Object change listings:

>>>

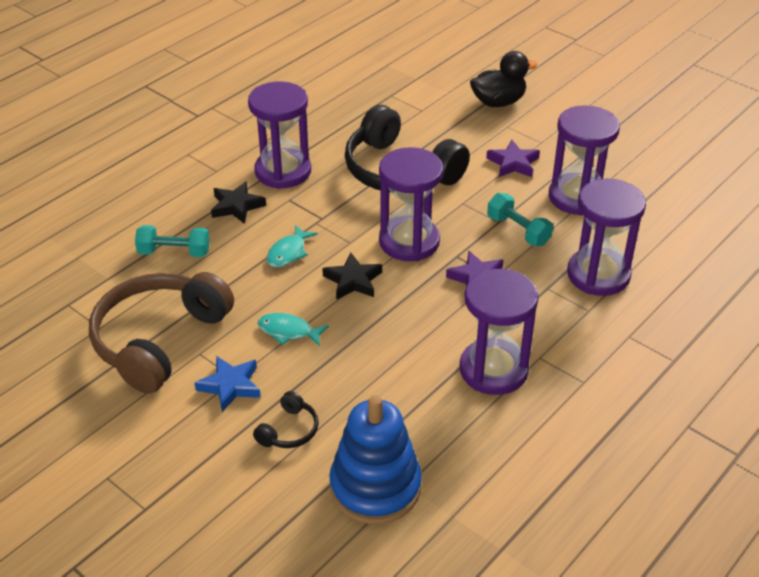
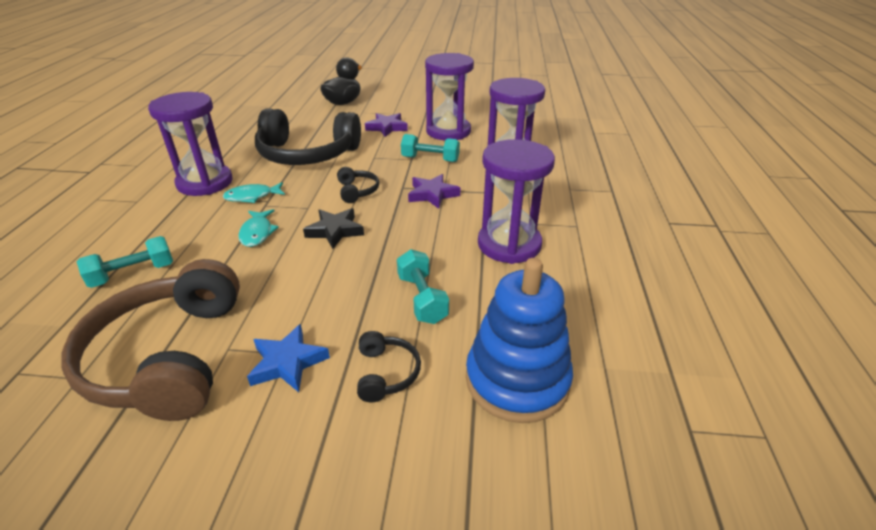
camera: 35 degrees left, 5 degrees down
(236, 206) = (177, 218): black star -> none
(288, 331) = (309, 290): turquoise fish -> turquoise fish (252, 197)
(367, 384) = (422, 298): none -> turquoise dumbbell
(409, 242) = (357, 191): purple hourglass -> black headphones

<<<

Print the line containing "(236, 206) = (177, 218): black star -> none" and every line after it to the end of the records above, exactly as written, and nothing else.

▸ Output
(236, 206) = (177, 218): black star -> none
(288, 331) = (309, 290): turquoise fish -> turquoise fish (252, 197)
(367, 384) = (422, 298): none -> turquoise dumbbell
(409, 242) = (357, 191): purple hourglass -> black headphones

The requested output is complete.